## Aim of the task
Transcribe every line below exactly; no image goes into the output.

**** Supplied records ****

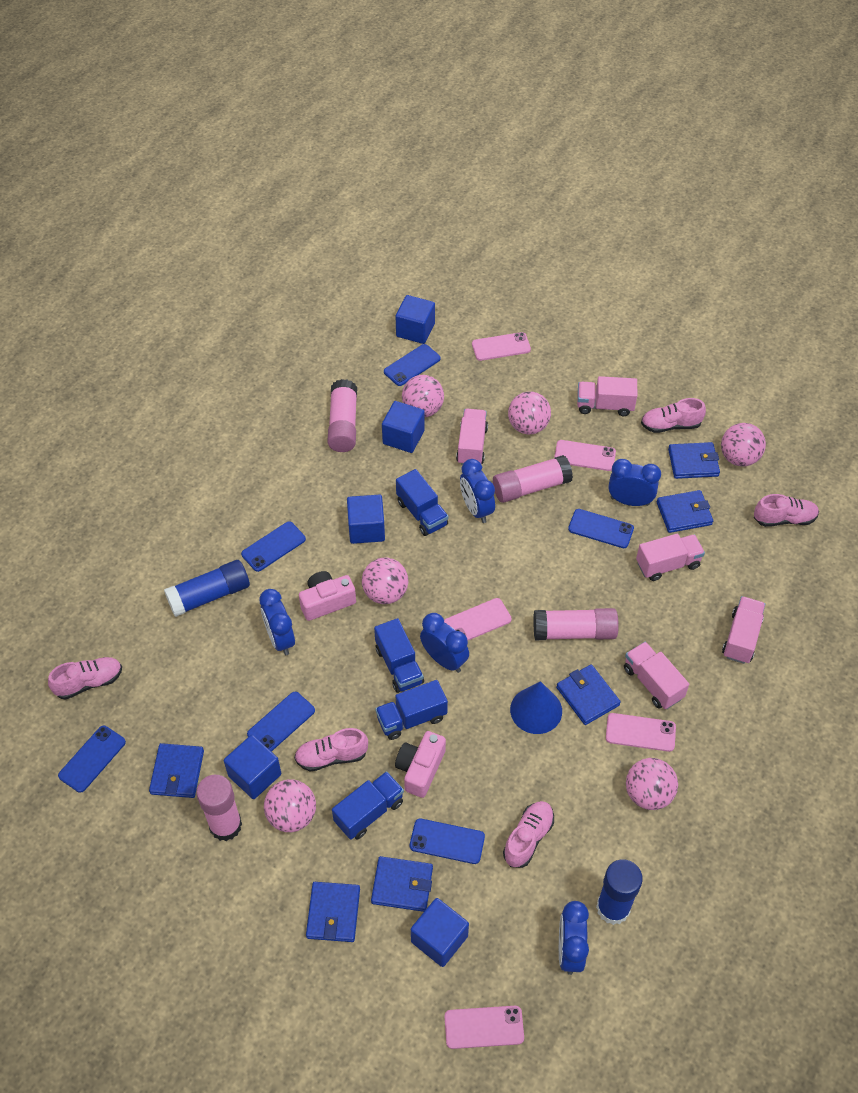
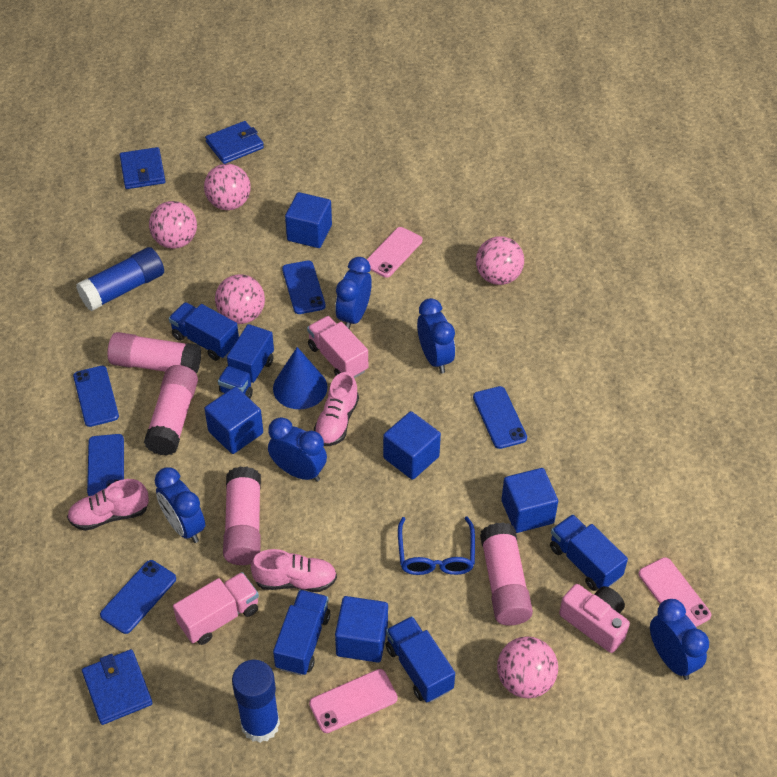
blue glasses: 0 -> 1
blue phone: 6 -> 5
blue truck: 4 -> 5
blue wallet: 6 -> 3
pink ball: 6 -> 5
pink camera: 2 -> 1
pink phone: 5 -> 3
pink shoe: 5 -> 3
pink truck: 5 -> 2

****

## Answer for the task
blue glasses: 0 -> 1
blue phone: 6 -> 5
blue truck: 4 -> 5
blue wallet: 6 -> 3
pink ball: 6 -> 5
pink camera: 2 -> 1
pink phone: 5 -> 3
pink shoe: 5 -> 3
pink truck: 5 -> 2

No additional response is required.